▶ **Work instruction**
Set down the records exactly as they stand, except for any pictures, which you should omit.

┄┄┄┄┄┄┄┄┄┄┄┄┄┄┄┄┄┄┄┄

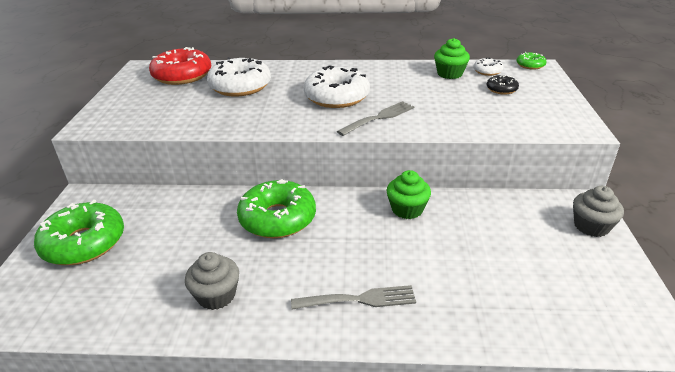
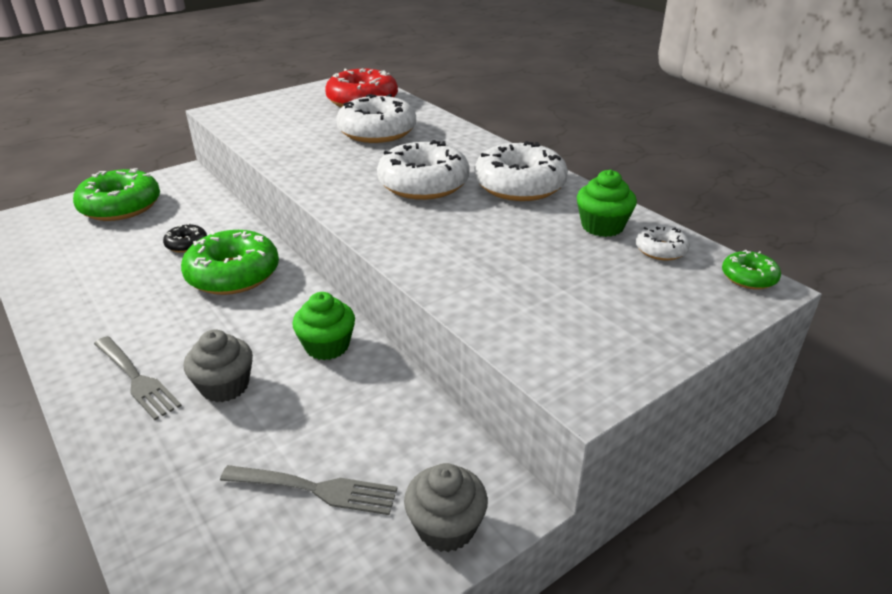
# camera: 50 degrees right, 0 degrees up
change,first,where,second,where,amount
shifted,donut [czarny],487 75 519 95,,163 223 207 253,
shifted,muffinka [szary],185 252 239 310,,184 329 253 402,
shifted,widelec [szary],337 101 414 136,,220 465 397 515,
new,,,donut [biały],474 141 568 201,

┄┄┄┄┄┄┄┄┄┄┄┄┄┄┄┄┄┄┄┄

▶ **Task result**
# camera: 50 degrees right, 0 degrees up
change,first,where,second,where,amount
shifted,donut [czarny],487 75 519 95,,163 223 207 253,
shifted,muffinka [szary],185 252 239 310,,184 329 253 402,
shifted,widelec [szary],337 101 414 136,,220 465 397 515,
new,,,donut [biały],474 141 568 201,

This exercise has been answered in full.